• **What this task involves**
Your task is to output all the records below, word for word.

• **Provided entries**
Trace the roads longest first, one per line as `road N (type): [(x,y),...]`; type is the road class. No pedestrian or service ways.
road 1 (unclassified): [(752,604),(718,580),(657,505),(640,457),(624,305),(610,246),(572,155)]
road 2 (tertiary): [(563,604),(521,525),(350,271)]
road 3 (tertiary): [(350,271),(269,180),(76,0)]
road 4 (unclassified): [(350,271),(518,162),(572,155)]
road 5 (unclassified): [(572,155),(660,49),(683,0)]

• **Response**
Trace the roads longest first, one per line as `road N (type): [(x,y),...]`; type is the road class. No pedestrian or service ways.
road 1 (unclassified): [(752,604),(718,580),(657,505),(640,457),(624,305),(610,246),(572,155)]
road 2 (tertiary): [(563,604),(521,525),(350,271)]
road 3 (tertiary): [(350,271),(269,180),(76,0)]
road 4 (unclassified): [(350,271),(518,162),(572,155)]
road 5 (unclassified): [(572,155),(660,49),(683,0)]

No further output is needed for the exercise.